Task prompt ->
Write out each line below precisely, passing over the pictures.

Raw data ->

__________________________________________________

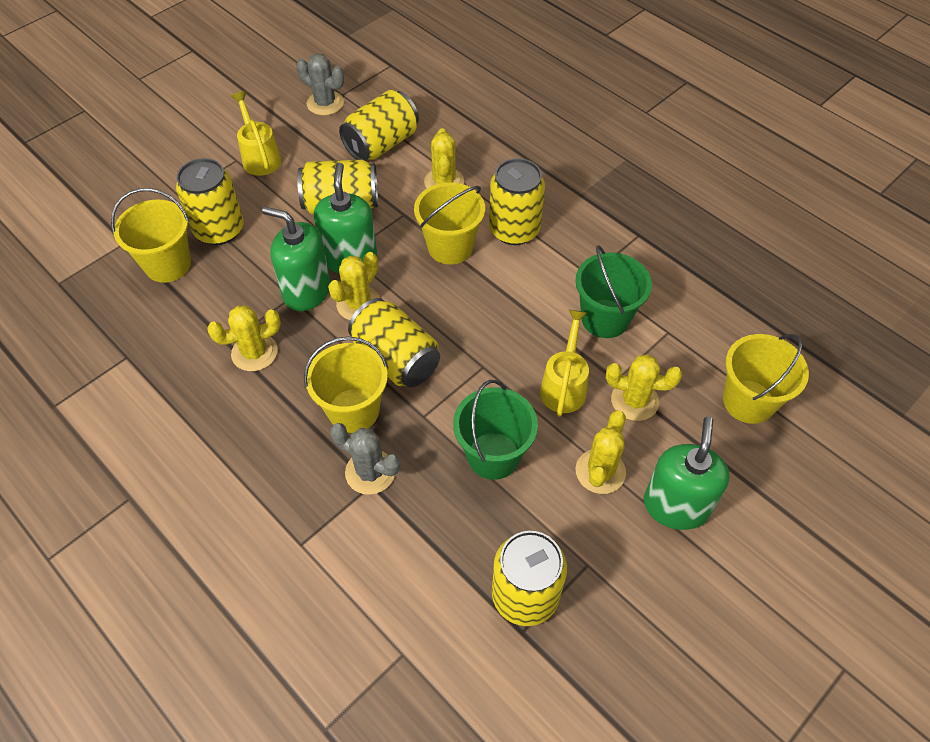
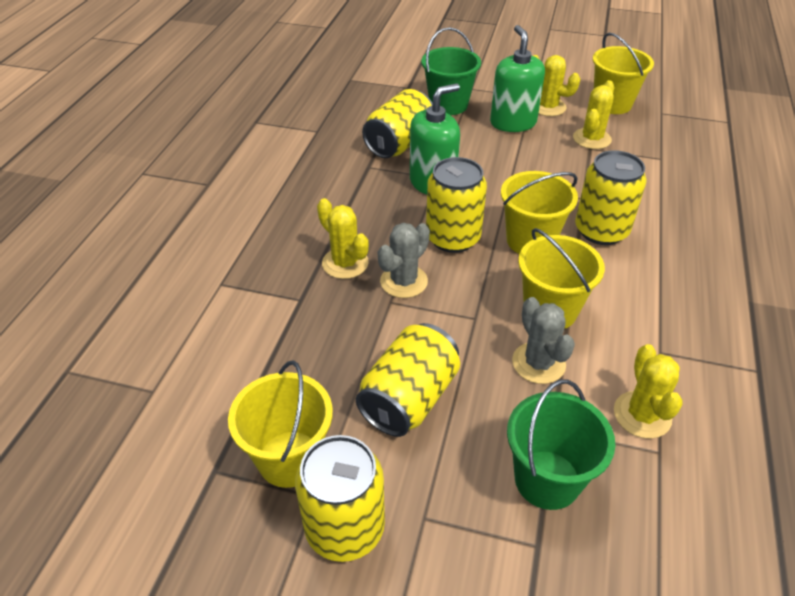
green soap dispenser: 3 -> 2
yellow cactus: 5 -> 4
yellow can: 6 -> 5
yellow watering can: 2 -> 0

__________________________________________________

Problem solution ->
green soap dispenser: 3 -> 2
yellow cactus: 5 -> 4
yellow can: 6 -> 5
yellow watering can: 2 -> 0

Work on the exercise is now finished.